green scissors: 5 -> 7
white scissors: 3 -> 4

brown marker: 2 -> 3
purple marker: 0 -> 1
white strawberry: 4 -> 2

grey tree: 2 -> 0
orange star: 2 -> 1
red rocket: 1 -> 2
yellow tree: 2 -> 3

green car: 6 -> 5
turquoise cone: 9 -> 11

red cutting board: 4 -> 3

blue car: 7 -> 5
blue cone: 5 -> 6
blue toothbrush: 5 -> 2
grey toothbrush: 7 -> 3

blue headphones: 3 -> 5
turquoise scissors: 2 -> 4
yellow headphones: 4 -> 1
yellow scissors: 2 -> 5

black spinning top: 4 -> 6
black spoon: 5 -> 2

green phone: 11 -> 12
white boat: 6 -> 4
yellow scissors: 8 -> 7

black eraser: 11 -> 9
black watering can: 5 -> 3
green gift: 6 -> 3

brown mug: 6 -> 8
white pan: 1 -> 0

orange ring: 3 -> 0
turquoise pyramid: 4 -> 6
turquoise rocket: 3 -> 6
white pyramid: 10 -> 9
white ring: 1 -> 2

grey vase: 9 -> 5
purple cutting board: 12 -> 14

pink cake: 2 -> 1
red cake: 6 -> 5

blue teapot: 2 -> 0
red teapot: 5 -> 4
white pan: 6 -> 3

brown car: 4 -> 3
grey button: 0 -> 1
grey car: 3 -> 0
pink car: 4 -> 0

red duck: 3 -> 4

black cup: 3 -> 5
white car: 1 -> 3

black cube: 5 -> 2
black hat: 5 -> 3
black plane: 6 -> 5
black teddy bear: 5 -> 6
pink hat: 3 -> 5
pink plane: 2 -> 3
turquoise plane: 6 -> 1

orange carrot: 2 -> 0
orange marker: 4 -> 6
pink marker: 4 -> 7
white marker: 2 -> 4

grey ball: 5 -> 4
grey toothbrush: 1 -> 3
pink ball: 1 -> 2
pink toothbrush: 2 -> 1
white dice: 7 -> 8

WORK ORDER: Copy out, exactly and alone, the lines of the entries above between the ones holding "green car: 6 -> 5" and "black spinning top: 4 -> 6", inclusive.

SOLUTION FOR THIS TASK:
green car: 6 -> 5
turquoise cone: 9 -> 11

red cutting board: 4 -> 3

blue car: 7 -> 5
blue cone: 5 -> 6
blue toothbrush: 5 -> 2
grey toothbrush: 7 -> 3

blue headphones: 3 -> 5
turquoise scissors: 2 -> 4
yellow headphones: 4 -> 1
yellow scissors: 2 -> 5

black spinning top: 4 -> 6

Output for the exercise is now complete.